(WORK ORDER)
Look through the entries below. Say how many lines include "minus", with nothing added.

►

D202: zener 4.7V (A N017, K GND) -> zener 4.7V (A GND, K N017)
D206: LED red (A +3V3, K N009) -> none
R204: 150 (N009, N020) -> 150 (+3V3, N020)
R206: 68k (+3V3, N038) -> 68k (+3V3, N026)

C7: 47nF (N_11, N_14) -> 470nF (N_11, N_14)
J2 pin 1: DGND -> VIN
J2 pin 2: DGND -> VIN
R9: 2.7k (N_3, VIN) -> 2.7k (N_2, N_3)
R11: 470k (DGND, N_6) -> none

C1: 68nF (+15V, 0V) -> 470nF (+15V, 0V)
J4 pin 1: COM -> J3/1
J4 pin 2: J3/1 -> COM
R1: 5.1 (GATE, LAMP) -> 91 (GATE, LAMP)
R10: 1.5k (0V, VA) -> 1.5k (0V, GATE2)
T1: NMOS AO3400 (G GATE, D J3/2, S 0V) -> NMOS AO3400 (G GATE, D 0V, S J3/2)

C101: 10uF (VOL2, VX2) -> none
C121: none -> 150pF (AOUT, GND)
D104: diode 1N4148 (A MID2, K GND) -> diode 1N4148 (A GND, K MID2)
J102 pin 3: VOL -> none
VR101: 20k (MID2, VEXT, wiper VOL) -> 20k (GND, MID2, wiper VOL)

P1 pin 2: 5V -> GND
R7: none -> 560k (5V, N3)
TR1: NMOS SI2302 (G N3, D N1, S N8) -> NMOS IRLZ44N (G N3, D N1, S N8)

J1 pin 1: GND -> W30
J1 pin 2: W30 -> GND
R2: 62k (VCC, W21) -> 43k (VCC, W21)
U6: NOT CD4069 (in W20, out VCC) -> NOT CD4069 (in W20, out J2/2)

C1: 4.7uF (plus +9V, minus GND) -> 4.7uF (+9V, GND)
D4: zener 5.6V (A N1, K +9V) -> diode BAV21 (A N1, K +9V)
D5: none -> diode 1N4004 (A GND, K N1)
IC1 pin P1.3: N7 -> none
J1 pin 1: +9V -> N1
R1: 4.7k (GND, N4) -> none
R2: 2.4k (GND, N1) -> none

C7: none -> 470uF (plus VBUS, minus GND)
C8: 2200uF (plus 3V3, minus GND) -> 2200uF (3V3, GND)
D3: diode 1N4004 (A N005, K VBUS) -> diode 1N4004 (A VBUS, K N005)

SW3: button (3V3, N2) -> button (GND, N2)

◄

(WRITTEN RESPONSE)
3